WORK ITEM >> Exclude images and print all the records verbatim.

(Scene edit records)
--

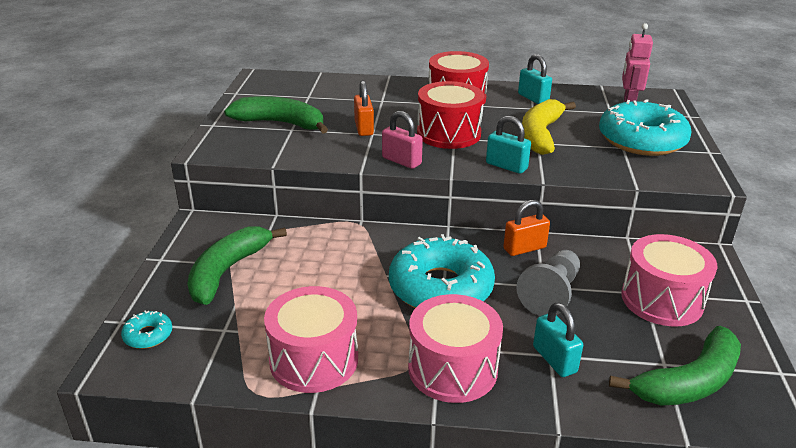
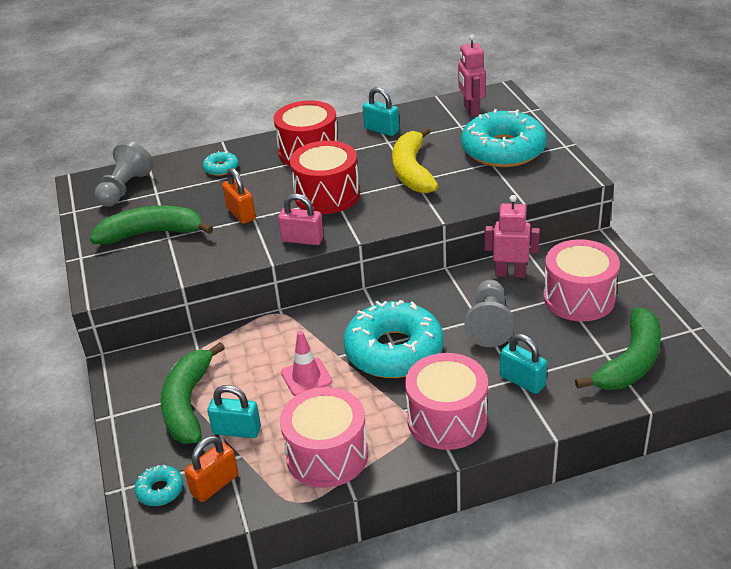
camera: 20 degrees left, 5 degrees up
(286, 88) = (125, 189): none -> grey pawn
(344, 283) = (306, 377): none -> pink traffic cone
(373, 93) = (221, 168): none -> turquoise donut
(506, 166) = (401, 215): turquoise padlock -> turquoise padlock (237, 430)
(524, 248) = (444, 288): orange padlock -> orange padlock (215, 484)
(600, 255) = (510, 273): none -> pink robot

--

REPLY >>
camera: 20 degrees left, 5 degrees up
(286, 88) = (125, 189): none -> grey pawn
(344, 283) = (306, 377): none -> pink traffic cone
(373, 93) = (221, 168): none -> turquoise donut
(506, 166) = (401, 215): turquoise padlock -> turquoise padlock (237, 430)
(524, 248) = (444, 288): orange padlock -> orange padlock (215, 484)
(600, 255) = (510, 273): none -> pink robot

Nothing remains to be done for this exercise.